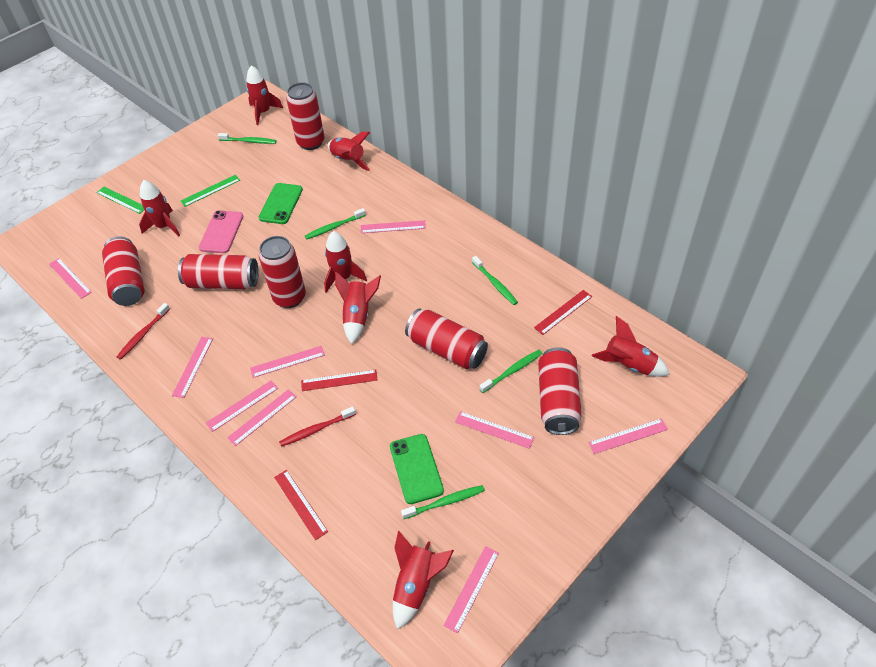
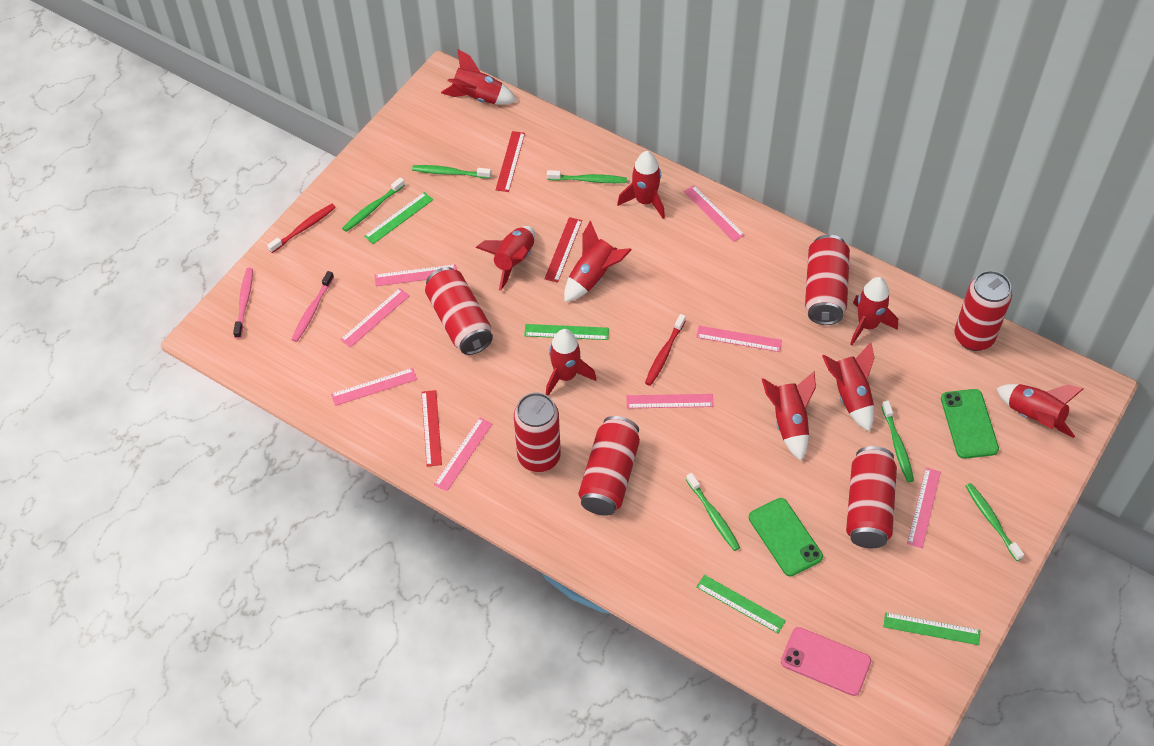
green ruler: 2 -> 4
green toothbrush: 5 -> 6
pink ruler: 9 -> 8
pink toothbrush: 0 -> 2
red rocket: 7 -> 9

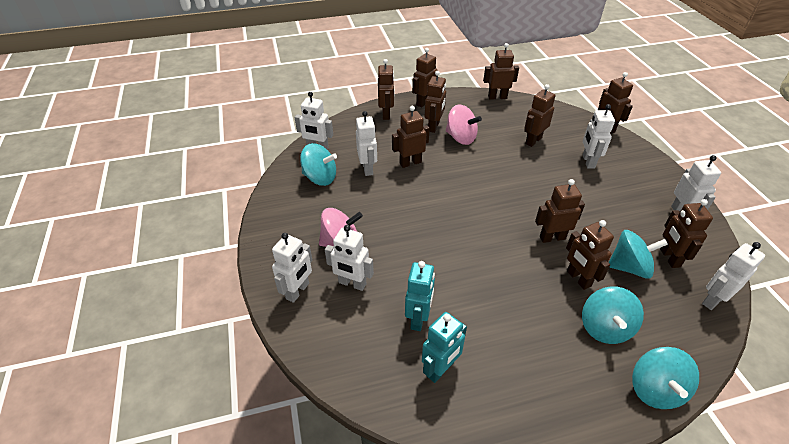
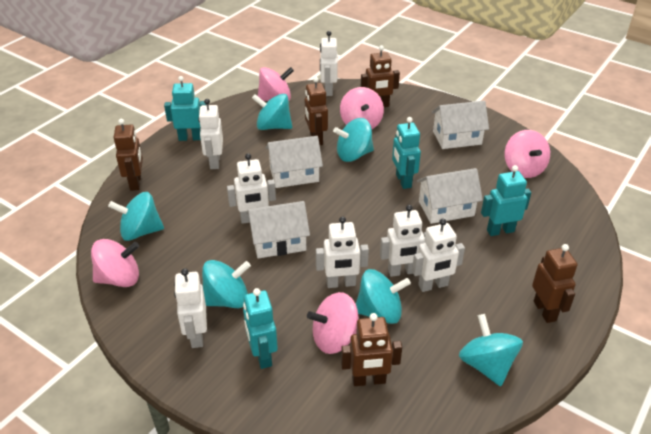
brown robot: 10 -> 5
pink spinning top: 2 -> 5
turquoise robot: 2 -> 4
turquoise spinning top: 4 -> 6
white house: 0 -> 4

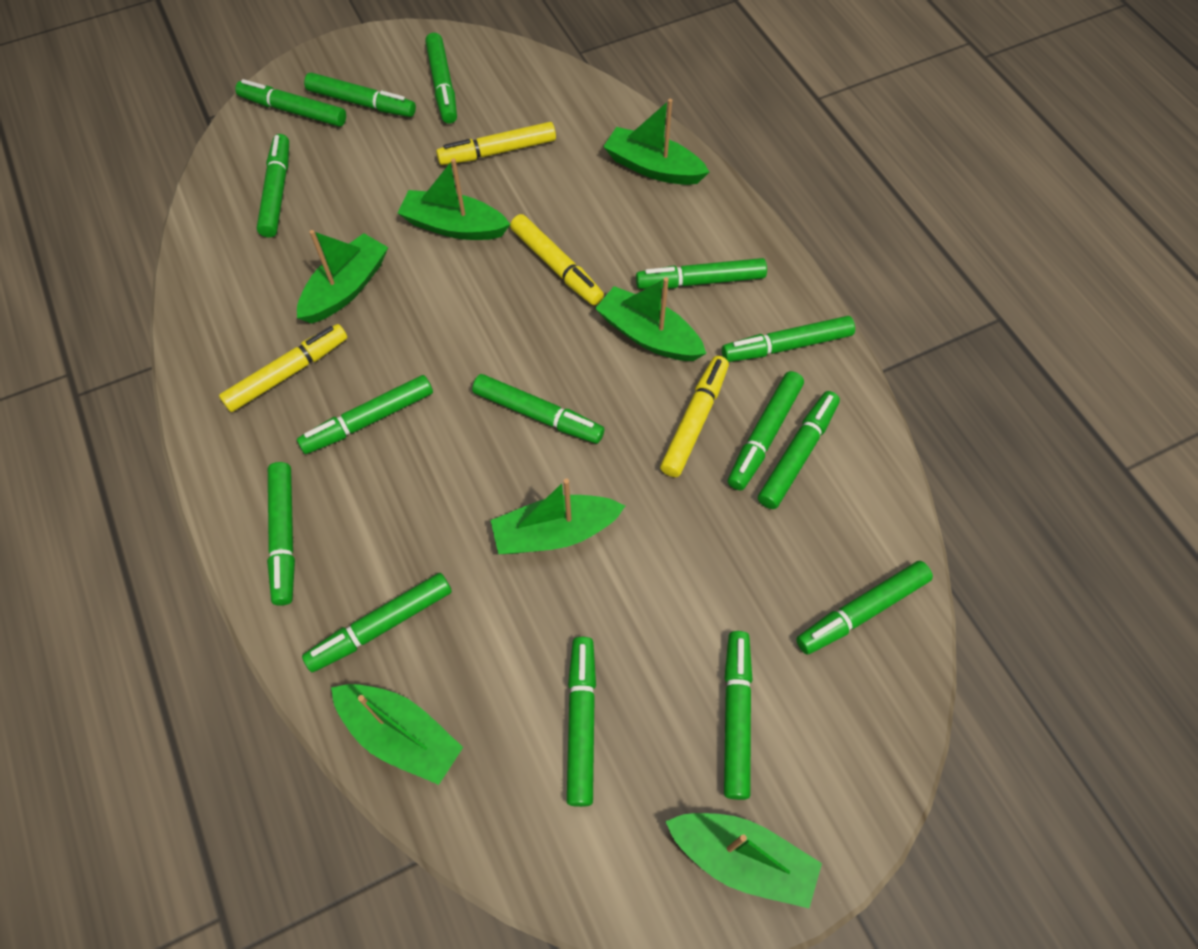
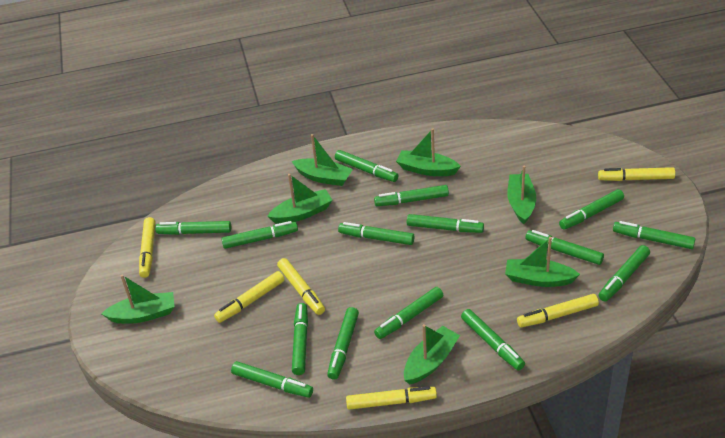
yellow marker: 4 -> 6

* Your objective *
Quote, word for word and nothing more, every line from the line with "green toothbrush: 5 -> 6" to the end of the entries, including both ends; skip any pictures.

* Answer space *
green toothbrush: 5 -> 6
pink ruler: 9 -> 8
pink toothbrush: 0 -> 2
red rocket: 7 -> 9

brown robot: 10 -> 5
pink spinning top: 2 -> 5
turquoise robot: 2 -> 4
turquoise spinning top: 4 -> 6
white house: 0 -> 4

yellow marker: 4 -> 6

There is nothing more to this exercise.